INSTRUCTIONS TO FOLLOW:
Your answer must consist solely of the lines from the start of the entries below through the line with "RGB1 pin G: GP19 -> GP22", unchanged.

Saved data entries:
• • • •
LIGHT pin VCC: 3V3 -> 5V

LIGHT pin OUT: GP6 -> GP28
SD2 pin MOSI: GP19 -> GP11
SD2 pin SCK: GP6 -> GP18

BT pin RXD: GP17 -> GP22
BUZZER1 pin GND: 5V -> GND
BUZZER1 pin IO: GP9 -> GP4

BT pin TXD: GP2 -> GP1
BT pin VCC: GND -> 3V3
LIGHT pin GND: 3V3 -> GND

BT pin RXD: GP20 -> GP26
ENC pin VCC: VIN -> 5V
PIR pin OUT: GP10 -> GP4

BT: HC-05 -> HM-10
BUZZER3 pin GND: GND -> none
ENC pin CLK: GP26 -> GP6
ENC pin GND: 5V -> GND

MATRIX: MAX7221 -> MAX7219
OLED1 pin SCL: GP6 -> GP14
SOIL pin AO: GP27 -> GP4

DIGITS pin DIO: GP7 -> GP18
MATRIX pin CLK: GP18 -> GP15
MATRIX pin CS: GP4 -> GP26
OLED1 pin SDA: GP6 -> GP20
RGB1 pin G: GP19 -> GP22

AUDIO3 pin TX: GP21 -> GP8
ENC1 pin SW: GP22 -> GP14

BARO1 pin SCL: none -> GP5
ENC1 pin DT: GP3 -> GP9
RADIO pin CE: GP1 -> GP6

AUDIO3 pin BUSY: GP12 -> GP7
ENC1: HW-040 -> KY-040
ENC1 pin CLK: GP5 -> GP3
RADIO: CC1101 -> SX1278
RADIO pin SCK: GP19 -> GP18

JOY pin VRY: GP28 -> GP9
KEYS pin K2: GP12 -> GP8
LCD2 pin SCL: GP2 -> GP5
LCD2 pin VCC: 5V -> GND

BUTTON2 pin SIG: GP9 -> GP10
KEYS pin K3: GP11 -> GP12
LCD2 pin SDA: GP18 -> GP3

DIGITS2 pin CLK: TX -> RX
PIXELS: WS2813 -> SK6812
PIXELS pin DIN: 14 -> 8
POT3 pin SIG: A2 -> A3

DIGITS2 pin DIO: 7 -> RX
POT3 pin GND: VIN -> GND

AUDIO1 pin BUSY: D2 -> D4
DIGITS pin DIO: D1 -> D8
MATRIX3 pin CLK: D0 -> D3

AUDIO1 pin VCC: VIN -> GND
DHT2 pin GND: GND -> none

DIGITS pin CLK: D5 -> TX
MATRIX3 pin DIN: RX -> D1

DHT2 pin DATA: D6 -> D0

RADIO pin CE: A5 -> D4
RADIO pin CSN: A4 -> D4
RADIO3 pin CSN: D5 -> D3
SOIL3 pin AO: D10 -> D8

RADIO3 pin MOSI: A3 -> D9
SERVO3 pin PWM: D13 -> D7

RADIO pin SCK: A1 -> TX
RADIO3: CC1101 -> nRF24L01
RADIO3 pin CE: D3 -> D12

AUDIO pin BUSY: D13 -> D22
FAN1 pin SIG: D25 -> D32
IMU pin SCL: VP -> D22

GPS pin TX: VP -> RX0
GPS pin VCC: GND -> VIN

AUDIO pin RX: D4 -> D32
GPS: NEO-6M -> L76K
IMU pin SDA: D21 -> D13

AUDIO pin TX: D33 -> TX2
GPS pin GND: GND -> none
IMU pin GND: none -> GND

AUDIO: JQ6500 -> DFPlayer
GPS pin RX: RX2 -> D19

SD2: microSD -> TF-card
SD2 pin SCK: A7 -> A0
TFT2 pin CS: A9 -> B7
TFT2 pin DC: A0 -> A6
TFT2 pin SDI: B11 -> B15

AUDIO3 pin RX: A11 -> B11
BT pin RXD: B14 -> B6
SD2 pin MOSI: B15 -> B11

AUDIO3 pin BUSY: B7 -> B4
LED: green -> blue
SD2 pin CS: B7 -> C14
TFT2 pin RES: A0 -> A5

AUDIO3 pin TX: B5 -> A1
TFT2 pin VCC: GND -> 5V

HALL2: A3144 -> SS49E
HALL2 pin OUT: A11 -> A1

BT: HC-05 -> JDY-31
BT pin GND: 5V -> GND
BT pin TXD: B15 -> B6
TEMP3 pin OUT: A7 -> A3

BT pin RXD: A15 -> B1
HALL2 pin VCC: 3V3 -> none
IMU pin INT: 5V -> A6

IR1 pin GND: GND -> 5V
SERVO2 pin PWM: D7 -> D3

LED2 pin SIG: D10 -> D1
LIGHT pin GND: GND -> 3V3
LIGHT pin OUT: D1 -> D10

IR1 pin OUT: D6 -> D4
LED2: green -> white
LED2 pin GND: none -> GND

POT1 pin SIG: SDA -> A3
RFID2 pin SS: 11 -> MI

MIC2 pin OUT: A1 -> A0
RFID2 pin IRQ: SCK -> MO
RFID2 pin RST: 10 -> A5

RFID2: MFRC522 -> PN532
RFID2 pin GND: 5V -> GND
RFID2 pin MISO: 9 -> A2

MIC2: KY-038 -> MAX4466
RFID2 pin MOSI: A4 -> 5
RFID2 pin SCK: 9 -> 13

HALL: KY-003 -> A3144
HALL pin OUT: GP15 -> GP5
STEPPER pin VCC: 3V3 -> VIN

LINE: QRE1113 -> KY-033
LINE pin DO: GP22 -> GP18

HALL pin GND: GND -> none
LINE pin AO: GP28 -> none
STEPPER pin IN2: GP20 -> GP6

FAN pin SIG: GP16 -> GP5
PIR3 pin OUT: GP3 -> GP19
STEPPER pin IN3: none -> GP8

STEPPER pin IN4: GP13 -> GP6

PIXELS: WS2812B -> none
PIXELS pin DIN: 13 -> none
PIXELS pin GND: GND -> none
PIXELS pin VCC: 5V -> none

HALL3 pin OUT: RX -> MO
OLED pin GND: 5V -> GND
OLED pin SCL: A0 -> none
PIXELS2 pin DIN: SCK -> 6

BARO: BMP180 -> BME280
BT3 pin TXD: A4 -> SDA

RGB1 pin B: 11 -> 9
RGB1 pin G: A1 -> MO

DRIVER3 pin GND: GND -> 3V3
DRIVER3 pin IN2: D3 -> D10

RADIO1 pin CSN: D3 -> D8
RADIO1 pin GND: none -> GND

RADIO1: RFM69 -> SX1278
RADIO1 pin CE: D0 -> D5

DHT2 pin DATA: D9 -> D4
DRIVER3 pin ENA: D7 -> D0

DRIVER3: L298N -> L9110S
• • • •
RESULT OF THE EXERCISE:
LIGHT pin VCC: 3V3 -> 5V

LIGHT pin OUT: GP6 -> GP28
SD2 pin MOSI: GP19 -> GP11
SD2 pin SCK: GP6 -> GP18

BT pin RXD: GP17 -> GP22
BUZZER1 pin GND: 5V -> GND
BUZZER1 pin IO: GP9 -> GP4

BT pin TXD: GP2 -> GP1
BT pin VCC: GND -> 3V3
LIGHT pin GND: 3V3 -> GND

BT pin RXD: GP20 -> GP26
ENC pin VCC: VIN -> 5V
PIR pin OUT: GP10 -> GP4

BT: HC-05 -> HM-10
BUZZER3 pin GND: GND -> none
ENC pin CLK: GP26 -> GP6
ENC pin GND: 5V -> GND

MATRIX: MAX7221 -> MAX7219
OLED1 pin SCL: GP6 -> GP14
SOIL pin AO: GP27 -> GP4

DIGITS pin DIO: GP7 -> GP18
MATRIX pin CLK: GP18 -> GP15
MATRIX pin CS: GP4 -> GP26
OLED1 pin SDA: GP6 -> GP20
RGB1 pin G: GP19 -> GP22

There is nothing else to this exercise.